Stated exercise
List each line of the material below that contains the string "farthest", matching case exactly.

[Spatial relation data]
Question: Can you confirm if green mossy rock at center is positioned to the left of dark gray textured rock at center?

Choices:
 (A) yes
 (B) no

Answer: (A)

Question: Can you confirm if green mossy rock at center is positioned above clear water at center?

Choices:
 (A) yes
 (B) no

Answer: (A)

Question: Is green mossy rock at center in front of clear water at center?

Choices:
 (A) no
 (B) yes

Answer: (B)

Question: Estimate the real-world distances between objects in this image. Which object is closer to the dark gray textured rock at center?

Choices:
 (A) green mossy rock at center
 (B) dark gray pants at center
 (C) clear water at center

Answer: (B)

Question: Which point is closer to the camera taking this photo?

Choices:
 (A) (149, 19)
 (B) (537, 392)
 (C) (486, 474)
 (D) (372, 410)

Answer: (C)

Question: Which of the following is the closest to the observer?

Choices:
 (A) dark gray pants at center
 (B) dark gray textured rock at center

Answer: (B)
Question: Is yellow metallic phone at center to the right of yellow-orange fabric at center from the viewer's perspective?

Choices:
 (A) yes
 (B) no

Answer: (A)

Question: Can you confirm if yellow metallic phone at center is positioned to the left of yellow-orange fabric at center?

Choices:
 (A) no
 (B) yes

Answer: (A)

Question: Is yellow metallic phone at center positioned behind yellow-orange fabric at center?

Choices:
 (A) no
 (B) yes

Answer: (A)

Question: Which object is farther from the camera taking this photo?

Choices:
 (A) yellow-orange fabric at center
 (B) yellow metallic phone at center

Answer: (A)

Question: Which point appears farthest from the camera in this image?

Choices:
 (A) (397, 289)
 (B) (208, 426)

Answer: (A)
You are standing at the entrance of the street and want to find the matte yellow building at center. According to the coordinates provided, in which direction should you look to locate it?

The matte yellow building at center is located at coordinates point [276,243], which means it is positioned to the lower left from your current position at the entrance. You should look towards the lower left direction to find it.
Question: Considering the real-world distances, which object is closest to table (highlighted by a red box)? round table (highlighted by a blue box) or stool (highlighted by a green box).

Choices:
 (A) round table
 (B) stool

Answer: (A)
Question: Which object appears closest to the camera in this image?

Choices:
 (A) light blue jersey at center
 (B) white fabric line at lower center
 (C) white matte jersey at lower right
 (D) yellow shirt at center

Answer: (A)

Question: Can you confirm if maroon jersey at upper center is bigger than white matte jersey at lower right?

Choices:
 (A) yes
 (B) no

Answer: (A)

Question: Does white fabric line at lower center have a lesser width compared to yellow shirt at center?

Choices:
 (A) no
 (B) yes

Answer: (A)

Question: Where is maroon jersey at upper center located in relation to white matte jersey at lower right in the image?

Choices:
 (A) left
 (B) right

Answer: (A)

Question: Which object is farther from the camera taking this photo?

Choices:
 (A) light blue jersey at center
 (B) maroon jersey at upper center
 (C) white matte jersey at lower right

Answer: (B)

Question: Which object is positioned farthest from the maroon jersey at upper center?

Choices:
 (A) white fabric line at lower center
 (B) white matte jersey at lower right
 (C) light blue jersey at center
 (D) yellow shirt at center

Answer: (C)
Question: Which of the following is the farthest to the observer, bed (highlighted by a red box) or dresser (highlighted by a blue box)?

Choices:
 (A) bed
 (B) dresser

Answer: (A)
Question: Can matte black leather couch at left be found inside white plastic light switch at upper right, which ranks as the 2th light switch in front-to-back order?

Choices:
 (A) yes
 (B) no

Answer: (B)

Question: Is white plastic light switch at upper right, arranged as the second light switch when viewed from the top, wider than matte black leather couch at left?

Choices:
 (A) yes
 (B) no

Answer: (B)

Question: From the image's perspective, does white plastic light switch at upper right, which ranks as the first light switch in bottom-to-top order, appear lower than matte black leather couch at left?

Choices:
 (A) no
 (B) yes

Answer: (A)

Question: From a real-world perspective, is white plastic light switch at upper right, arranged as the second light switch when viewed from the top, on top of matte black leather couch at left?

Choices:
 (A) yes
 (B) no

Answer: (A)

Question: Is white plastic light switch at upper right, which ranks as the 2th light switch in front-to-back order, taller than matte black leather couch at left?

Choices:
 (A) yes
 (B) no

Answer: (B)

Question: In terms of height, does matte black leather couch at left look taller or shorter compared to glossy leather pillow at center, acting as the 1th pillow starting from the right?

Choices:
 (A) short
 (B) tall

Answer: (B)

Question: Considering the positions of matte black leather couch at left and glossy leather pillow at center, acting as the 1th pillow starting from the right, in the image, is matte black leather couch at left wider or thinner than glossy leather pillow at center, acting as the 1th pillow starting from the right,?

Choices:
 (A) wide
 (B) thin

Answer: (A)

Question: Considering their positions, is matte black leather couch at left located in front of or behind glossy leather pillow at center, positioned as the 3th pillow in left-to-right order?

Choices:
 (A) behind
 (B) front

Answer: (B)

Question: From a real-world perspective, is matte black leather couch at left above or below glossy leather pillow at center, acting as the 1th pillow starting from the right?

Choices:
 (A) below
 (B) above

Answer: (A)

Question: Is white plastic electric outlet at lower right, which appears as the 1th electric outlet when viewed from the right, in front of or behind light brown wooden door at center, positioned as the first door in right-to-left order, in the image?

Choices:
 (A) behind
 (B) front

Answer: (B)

Full solution
Question: Which point appears farthest from the camera in this image?
Question: Which object is positioned farthest from the maroon jersey at upper center?
Question: Which of the following is the farthest to the observer, bed (highlighted by a red box) or dresser (highlighted by a blue box)?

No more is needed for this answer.